Items from a data source:
>>>

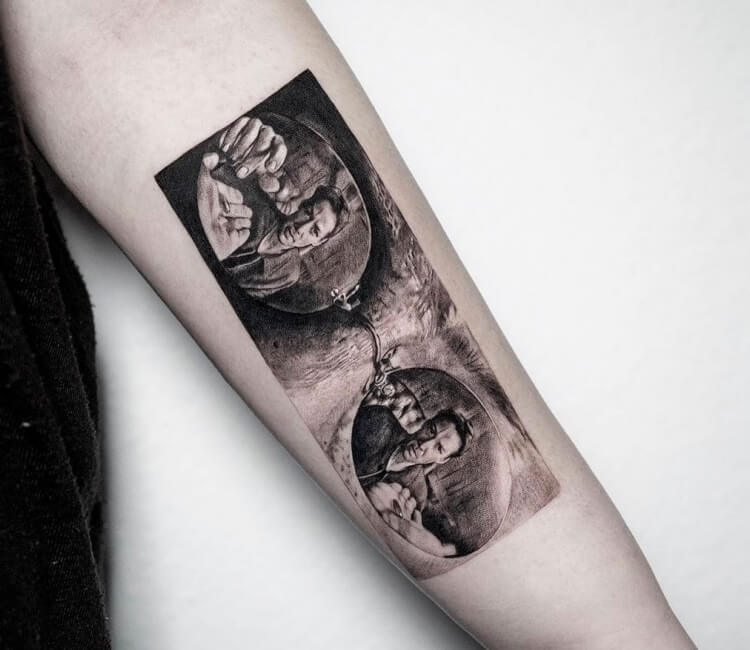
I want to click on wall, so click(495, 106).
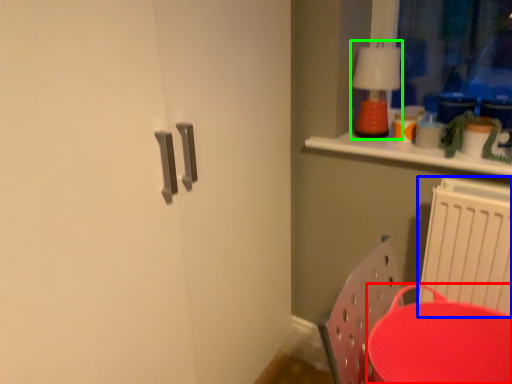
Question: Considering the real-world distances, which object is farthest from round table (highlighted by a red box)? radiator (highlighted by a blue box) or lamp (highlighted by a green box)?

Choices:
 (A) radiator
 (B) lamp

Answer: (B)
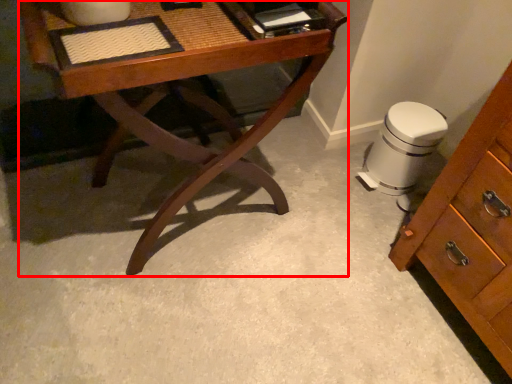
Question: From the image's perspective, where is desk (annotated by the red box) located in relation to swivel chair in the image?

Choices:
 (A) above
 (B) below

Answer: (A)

<<<
>>>

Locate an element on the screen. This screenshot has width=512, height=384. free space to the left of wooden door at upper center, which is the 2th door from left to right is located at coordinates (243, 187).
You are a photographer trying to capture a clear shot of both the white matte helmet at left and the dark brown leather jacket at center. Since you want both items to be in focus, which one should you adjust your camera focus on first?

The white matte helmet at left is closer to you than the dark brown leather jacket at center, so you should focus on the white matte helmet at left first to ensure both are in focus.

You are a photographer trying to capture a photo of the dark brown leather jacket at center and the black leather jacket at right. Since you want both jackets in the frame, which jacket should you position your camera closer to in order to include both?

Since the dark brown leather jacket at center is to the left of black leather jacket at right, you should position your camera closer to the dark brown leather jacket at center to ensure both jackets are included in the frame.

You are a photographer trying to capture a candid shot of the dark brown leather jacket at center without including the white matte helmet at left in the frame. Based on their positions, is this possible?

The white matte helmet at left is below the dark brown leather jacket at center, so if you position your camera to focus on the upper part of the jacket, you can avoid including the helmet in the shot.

<<<

§ **EXERCISE DESCRIPTION**
Copy word for word the lines from the one containing "Since the dark" through the one containing "You are a photographer trying to capture a candid", including both.

§ **FINISHED EXERCISE**
Since the dark brown leather jacket at center is to the left of black leather jacket at right, you should position your camera closer to the dark brown leather jacket at center to ensure both jackets are included in the frame.

You are a photographer trying to capture a candid shot of the dark brown leather jacket at center without including the white matte helmet at left in the frame. Based on their positions, is this possible?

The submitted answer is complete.